The listing below must be copied exactly and in full.
↓
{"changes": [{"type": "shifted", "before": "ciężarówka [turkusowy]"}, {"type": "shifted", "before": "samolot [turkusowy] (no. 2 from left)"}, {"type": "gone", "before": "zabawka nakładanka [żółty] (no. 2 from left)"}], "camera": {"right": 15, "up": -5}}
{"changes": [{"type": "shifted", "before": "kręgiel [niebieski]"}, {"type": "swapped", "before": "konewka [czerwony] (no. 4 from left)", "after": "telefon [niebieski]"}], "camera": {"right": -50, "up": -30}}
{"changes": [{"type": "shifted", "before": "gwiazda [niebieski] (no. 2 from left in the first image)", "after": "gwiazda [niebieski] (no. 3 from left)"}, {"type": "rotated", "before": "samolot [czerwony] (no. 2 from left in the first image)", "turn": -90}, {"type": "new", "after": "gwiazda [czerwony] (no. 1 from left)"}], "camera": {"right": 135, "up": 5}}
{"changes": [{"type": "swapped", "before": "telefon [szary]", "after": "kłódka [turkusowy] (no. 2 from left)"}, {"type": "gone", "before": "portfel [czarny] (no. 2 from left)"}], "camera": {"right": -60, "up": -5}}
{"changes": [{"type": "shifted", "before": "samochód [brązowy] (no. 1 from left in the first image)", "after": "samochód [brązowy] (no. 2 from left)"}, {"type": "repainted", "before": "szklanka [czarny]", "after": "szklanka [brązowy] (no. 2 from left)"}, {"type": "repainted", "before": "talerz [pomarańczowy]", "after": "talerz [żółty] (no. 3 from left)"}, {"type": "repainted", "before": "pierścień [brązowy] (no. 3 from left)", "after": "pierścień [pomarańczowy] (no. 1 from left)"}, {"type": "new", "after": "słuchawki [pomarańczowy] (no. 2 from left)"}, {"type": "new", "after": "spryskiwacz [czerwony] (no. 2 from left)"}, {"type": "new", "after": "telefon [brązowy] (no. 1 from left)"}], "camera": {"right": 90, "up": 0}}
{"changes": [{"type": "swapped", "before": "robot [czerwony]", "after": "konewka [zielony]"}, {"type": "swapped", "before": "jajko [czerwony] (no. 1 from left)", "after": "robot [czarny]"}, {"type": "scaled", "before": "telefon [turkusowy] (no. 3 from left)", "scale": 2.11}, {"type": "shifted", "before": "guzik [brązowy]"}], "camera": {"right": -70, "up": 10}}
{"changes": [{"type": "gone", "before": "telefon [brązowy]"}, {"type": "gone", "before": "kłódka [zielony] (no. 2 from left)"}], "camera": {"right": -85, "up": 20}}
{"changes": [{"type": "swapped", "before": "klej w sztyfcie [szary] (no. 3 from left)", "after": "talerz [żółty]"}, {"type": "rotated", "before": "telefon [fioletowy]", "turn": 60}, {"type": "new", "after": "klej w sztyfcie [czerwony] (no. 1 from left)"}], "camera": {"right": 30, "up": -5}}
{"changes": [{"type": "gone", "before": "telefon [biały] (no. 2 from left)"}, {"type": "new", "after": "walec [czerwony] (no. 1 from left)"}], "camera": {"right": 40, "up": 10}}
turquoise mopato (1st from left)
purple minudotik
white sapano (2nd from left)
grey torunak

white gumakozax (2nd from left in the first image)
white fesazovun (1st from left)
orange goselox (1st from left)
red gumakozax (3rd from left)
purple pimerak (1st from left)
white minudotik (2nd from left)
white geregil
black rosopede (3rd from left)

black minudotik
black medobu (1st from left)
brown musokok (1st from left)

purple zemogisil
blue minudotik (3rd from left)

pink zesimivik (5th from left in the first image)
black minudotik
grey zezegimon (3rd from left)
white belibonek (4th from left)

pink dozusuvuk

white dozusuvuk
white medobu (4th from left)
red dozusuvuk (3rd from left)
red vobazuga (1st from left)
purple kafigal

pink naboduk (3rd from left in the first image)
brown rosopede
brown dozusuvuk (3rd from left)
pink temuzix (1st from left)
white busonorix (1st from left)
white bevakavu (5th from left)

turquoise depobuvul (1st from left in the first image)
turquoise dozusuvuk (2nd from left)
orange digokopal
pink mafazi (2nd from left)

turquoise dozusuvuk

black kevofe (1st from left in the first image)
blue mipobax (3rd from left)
↑
TASK SOLUTION.
{"changes": [{"type": "shifted", "before": "ciężarówka [turkusowy]"}, {"type": "shifted", "before": "samolot [turkusowy] (no. 2 from left)"}, {"type": "gone", "before": "zabawka nakładanka [żółty] (no. 2 from left)"}], "camera": {"right": 15, "up": -5}}
{"changes": [{"type": "shifted", "before": "kręgiel [niebieski]"}, {"type": "swapped", "before": "konewka [czerwony] (no. 4 from left)", "after": "telefon [niebieski]"}], "camera": {"right": -50, "up": -30}}
{"changes": [{"type": "shifted", "before": "gwiazda [niebieski] (no. 2 from left in the first image)", "after": "gwiazda [niebieski] (no. 3 from left)"}, {"type": "rotated", "before": "samolot [czerwony] (no. 2 from left in the first image)", "turn": -90}, {"type": "new", "after": "gwiazda [czerwony] (no. 1 from left)"}], "camera": {"right": 135, "up": 5}}
{"changes": [{"type": "swapped", "before": "telefon [szary]", "after": "kłódka [turkusowy] (no. 2 from left)"}, {"type": "gone", "before": "portfel [czarny] (no. 2 from left)"}], "camera": {"right": -60, "up": -5}}
{"changes": [{"type": "shifted", "before": "samochód [brązowy] (no. 1 from left in the first image)", "after": "samochód [brązowy] (no. 2 from left)"}, {"type": "repainted", "before": "szklanka [czarny]", "after": "szklanka [brązowy] (no. 2 from left)"}, {"type": "repainted", "before": "talerz [pomarańczowy]", "after": "talerz [żółty] (no. 3 from left)"}, {"type": "repainted", "before": "pierścień [brązowy] (no. 3 from left)", "after": "pierścień [pomarańczowy] (no. 1 from left)"}, {"type": "new", "after": "słuchawki [pomarańczowy] (no. 2 from left)"}, {"type": "new", "after": "spryskiwacz [czerwony] (no. 2 from left)"}, {"type": "new", "after": "telefon [brązowy] (no. 1 from left)"}], "camera": {"right": 90, "up": 0}}
{"changes": [{"type": "swapped", "before": "robot [czerwony]", "after": "konewka [zielony]"}, {"type": "swapped", "before": "jajko [czerwony] (no. 1 from left)", "after": "robot [czarny]"}, {"type": "scaled", "before": "telefon [turkusowy] (no. 3 from left)", "scale": 2.11}, {"type": "shifted", "before": "guzik [brązowy]"}], "camera": {"right": -70, "up": 10}}
{"changes": [{"type": "gone", "before": "telefon [brązowy]"}, {"type": "gone", "before": "kłódka [zielony] (no. 2 from left)"}], "camera": {"right": -85, "up": 20}}
{"changes": [{"type": "swapped", "before": "klej w sztyfcie [szary] (no. 3 from left)", "after": "talerz [żółty]"}, {"type": "rotated", "before": "telefon [fioletowy]", "turn": 60}, {"type": "new", "after": "klej w sztyfcie [czerwony] (no. 1 from left)"}], "camera": {"right": 30, "up": -5}}
{"changes": [{"type": "gone", "before": "telefon [biały] (no. 2 from left)"}, {"type": "new", "after": "walec [czerwony] (no. 1 from left)"}], "camera": {"right": 40, "up": 10}}
turquoise mopato (1st from left)
purple minudotik
white sapano (2nd from left)
grey torunak

white gumakozax (2nd from left in the first image)
white fesazovun (1st from left)
orange goselox (1st from left)
red gumakozax (3rd from left)
purple pimerak (1st from left)
white minudotik (2nd from left)
white geregil
black rosopede (3rd from left)

black minudotik
black medobu (1st from left)
brown musokok (1st from left)

purple zemogisil
blue minudotik (3rd from left)

pink zesimivik (5th from left in the first image)
black minudotik
grey zezegimon (3rd from left)
white belibonek (4th from left)

pink dozusuvuk

white dozusuvuk
white medobu (4th from left)
red dozusuvuk (3rd from left)
red vobazuga (1st from left)
purple kafigal

pink naboduk (3rd from left in the first image)
brown rosopede
brown dozusuvuk (3rd from left)
pink temuzix (1st from left)
white busonorix (1st from left)
white bevakavu (5th from left)

turquoise depobuvul (1st from left in the first image)
turquoise dozusuvuk (2nd from left)
orange digokopal
pink mafazi (2nd from left)

turquoise dozusuvuk

black kevofe (1st from left in the first image)
blue mipobax (3rd from left)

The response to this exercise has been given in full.